BEGIN

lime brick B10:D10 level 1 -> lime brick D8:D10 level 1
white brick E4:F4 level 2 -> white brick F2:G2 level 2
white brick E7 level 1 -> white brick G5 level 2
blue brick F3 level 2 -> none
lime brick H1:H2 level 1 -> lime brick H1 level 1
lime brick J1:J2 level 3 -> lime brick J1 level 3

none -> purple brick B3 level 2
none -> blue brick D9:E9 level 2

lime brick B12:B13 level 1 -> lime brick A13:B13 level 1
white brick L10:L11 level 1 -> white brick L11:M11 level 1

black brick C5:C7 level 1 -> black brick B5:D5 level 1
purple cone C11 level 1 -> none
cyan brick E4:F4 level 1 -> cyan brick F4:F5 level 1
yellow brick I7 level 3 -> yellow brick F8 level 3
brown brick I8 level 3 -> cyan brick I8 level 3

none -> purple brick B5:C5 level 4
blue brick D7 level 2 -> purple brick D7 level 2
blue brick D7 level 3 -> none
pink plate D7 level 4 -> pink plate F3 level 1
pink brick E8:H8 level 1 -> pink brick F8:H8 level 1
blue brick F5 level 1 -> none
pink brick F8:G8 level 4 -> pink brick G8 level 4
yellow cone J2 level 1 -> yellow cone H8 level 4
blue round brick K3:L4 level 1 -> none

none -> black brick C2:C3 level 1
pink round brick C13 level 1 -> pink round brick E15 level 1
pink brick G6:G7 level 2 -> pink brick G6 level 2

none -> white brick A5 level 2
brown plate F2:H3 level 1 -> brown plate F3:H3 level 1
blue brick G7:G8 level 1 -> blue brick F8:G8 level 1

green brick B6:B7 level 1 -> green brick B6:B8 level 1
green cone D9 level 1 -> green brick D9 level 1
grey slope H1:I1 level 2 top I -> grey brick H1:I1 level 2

END

▸ **Task objective**: What lines in the data above contain the word "pink"? Copy them all.

▸ **Answer section**:
pink plate D7 level 4 -> pink plate F3 level 1
pink brick E8:H8 level 1 -> pink brick F8:H8 level 1
pink brick F8:G8 level 4 -> pink brick G8 level 4
pink round brick C13 level 1 -> pink round brick E15 level 1
pink brick G6:G7 level 2 -> pink brick G6 level 2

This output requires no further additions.